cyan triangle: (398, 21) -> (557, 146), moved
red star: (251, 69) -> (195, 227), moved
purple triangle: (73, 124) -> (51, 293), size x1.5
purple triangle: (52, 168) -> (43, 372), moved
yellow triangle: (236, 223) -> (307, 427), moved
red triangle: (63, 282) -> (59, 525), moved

Required work:
The line containing "yellow triangle: (236, 223)" marks the start; retype it and each line after it through the end of the records above, exactly.

Result for this task:
yellow triangle: (236, 223) -> (307, 427), moved
red triangle: (63, 282) -> (59, 525), moved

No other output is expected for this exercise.